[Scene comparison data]
☆ ☆ ☆ ☆
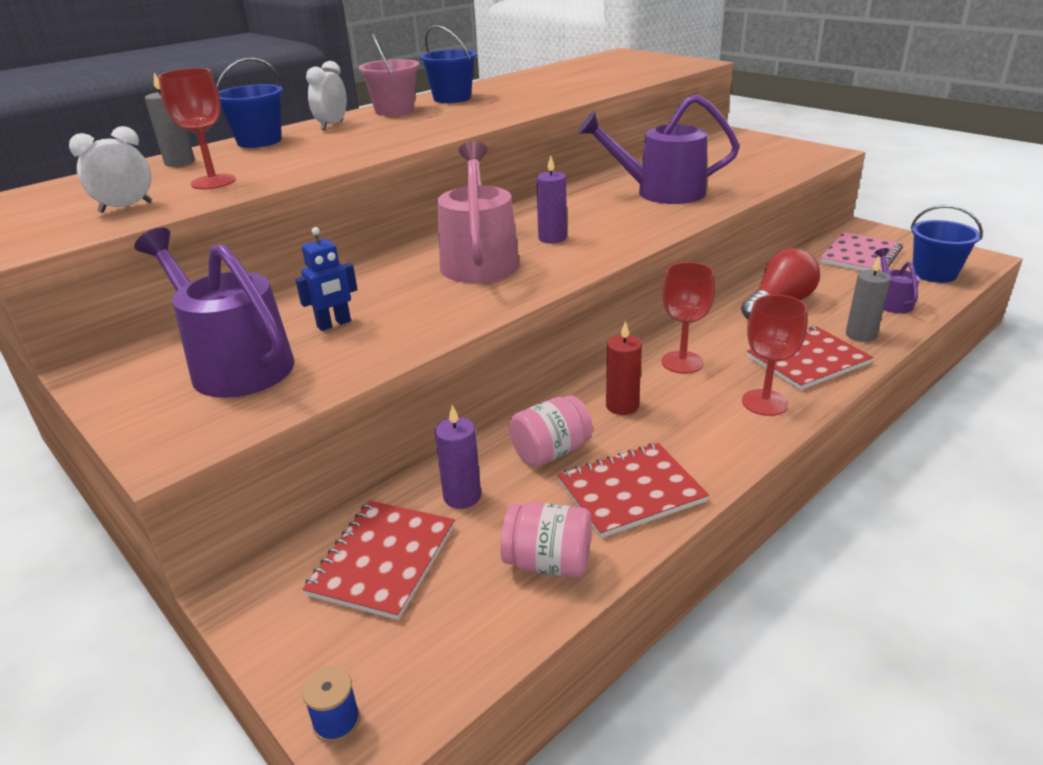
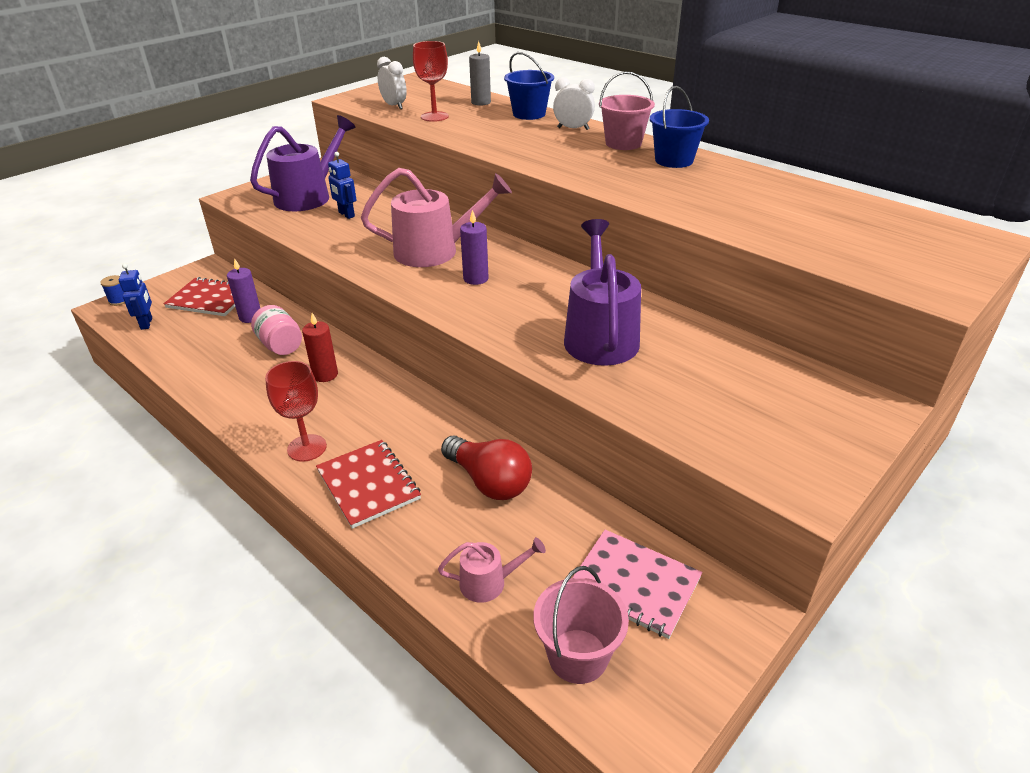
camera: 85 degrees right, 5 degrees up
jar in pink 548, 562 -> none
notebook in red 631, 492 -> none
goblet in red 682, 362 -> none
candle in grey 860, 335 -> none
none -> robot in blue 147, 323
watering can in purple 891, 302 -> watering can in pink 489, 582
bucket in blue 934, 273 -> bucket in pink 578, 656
☆ ☆ ☆ ☆
Beginning with the line that contains "jar in pink 548, 562 -> none", quote each line exactly through the last line of the entries above, and nothing beyond them.

[EXERCISE ANSWER]
jar in pink 548, 562 -> none
notebook in red 631, 492 -> none
goblet in red 682, 362 -> none
candle in grey 860, 335 -> none
none -> robot in blue 147, 323
watering can in purple 891, 302 -> watering can in pink 489, 582
bucket in blue 934, 273 -> bucket in pink 578, 656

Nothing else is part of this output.